Work item:
Exclude all pictures from your copy of the data below, which should otherwise match exactly.

Input data:
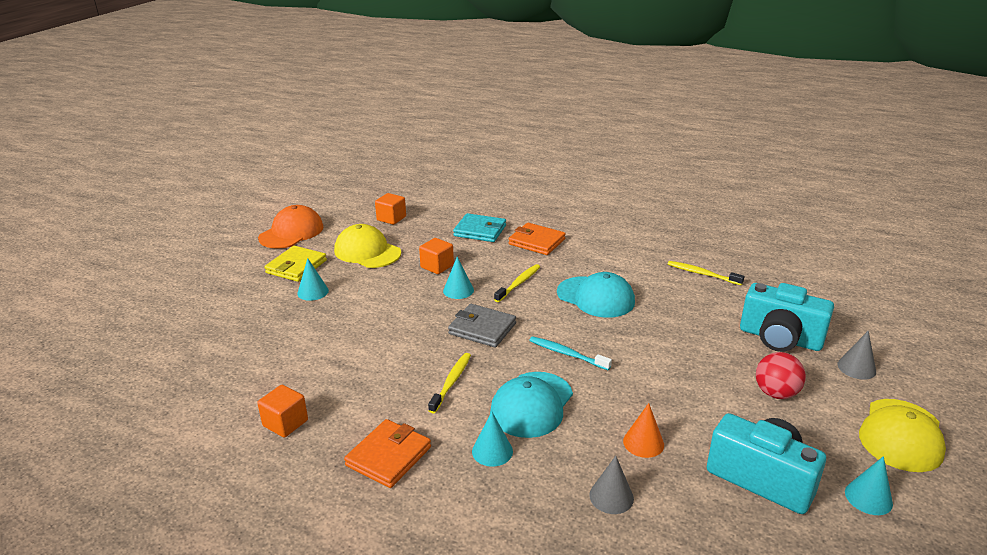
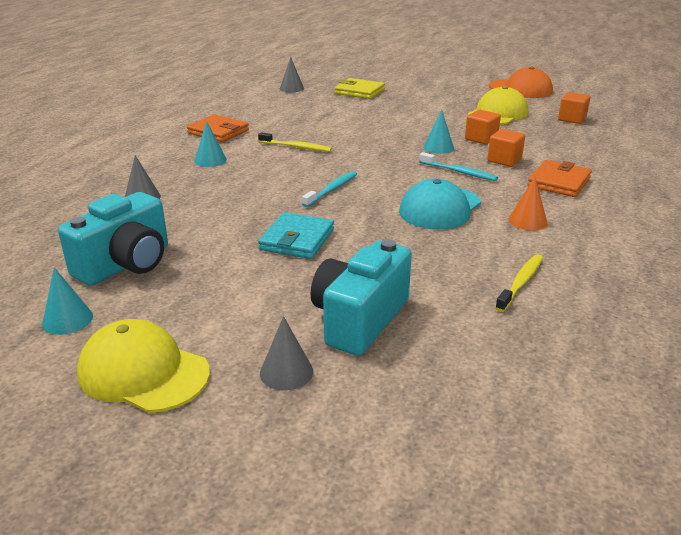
camera: 90 degrees right, 0 degrees up
(210, 398) = (291, 88): none -> grey cone
(285, 423) = (261, 106): orange cube -> orange cube (504, 160)
(296, 266) = (462, 94): yellow wallet -> yellow wallet (359, 91)
(313, 292) = (423, 101): turquoise cone -> none
(480, 231) = (569, 155): turquoise wallet -> turquoise wallet (297, 240)
(482, 328) = (373, 157): grey wallet -> none
(519, 283) = (459, 172): yellow toothbrush -> turquoise toothbrush
(532, 404) = (260, 174): turquoise cap -> none
(643, 442) = (196, 214): orange cone -> orange cone (527, 221)
(776, 393) = (247, 295): red ball -> none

Answer section:
camera: 90 degrees right, 0 degrees up
(210, 398) = (291, 88): none -> grey cone
(285, 423) = (261, 106): orange cube -> orange cube (504, 160)
(296, 266) = (462, 94): yellow wallet -> yellow wallet (359, 91)
(313, 292) = (423, 101): turquoise cone -> none
(480, 231) = (569, 155): turquoise wallet -> turquoise wallet (297, 240)
(482, 328) = (373, 157): grey wallet -> none
(519, 283) = (459, 172): yellow toothbrush -> turquoise toothbrush
(532, 404) = (260, 174): turquoise cap -> none
(643, 442) = (196, 214): orange cone -> orange cone (527, 221)
(776, 393) = (247, 295): red ball -> none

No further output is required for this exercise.